Brief:
Put the rows from the first one through the row containing "cyan rectangle: rotated 42", inclusive, into a numbered list, omitting any blank lines.

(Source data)

[BEGIN]

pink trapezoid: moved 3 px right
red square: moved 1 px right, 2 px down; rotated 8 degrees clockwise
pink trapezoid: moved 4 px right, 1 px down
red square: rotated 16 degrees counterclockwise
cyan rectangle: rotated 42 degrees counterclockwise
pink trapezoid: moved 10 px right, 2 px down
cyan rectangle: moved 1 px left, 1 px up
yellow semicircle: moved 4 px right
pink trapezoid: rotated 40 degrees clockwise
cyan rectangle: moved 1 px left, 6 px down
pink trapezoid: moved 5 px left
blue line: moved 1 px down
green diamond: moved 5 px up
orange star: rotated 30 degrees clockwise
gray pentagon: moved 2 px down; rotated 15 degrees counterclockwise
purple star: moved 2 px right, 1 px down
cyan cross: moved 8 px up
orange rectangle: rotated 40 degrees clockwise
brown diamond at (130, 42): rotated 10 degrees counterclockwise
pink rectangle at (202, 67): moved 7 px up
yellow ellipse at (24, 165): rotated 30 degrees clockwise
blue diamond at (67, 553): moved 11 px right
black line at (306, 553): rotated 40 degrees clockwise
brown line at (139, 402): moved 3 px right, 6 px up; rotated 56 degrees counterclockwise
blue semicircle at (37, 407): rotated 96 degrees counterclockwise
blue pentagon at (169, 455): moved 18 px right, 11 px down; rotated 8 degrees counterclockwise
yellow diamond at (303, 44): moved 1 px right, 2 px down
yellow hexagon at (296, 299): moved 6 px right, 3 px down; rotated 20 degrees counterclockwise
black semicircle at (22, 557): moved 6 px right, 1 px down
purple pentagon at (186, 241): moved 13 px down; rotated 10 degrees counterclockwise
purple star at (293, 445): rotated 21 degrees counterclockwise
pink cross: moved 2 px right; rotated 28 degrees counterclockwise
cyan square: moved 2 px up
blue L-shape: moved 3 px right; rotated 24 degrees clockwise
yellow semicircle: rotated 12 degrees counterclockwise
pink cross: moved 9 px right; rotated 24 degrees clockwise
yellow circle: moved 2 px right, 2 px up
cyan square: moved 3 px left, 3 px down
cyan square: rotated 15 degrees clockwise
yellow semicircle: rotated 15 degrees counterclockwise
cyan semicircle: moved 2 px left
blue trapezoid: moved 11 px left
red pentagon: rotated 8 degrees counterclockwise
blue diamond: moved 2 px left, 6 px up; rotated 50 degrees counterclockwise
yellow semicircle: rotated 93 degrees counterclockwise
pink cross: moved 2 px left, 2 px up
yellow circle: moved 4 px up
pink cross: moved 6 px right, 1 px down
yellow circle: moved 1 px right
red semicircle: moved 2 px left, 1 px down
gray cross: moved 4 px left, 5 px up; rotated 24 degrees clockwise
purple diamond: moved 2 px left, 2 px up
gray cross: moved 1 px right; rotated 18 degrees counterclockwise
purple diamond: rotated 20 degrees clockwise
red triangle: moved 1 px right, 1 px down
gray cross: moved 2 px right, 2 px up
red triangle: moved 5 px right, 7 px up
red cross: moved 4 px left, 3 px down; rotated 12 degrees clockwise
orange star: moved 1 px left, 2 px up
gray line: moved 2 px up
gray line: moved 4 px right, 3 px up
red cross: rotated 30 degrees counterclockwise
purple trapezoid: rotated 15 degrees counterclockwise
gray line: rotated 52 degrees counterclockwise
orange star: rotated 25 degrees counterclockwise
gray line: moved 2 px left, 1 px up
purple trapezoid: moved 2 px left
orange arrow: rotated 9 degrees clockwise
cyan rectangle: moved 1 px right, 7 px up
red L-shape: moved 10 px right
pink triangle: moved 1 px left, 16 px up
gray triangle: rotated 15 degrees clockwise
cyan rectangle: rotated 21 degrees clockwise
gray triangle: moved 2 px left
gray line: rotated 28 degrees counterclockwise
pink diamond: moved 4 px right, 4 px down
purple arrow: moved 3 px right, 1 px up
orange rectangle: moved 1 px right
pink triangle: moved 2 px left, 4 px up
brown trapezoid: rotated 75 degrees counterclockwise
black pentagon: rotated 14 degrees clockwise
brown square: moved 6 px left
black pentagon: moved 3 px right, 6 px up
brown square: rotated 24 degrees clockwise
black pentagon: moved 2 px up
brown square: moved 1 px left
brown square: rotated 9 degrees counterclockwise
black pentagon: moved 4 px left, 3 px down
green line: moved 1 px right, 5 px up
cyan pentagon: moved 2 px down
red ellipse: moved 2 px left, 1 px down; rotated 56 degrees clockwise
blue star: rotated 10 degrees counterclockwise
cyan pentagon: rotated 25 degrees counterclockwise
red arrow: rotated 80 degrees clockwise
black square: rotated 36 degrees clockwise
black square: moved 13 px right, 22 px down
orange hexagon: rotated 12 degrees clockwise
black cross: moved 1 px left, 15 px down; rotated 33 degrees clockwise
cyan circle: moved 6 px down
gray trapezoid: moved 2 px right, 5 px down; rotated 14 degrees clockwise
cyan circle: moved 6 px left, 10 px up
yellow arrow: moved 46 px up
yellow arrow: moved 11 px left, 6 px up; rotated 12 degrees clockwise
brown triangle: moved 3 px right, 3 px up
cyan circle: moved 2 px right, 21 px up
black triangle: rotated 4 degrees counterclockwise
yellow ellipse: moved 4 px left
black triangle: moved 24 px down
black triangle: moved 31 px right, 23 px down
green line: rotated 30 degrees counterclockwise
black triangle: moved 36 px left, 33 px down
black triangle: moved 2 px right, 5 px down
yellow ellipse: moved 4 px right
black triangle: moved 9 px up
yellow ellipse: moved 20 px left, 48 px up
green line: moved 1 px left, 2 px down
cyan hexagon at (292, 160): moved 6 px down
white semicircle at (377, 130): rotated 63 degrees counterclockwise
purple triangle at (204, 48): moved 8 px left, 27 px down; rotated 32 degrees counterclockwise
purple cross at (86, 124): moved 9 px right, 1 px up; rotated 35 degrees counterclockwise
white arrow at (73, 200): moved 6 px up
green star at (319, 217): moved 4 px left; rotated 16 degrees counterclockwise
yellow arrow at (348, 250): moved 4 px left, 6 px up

[END]

Written answer:
1. pink trapezoid: moved 3 px right
2. red square: moved 1 px right, 2 px down; rotated 8 degrees clockwise
3. pink trapezoid: moved 4 px right, 1 px down
4. red square: rotated 16 degrees counterclockwise
5. cyan rectangle: rotated 42 degrees counterclockwise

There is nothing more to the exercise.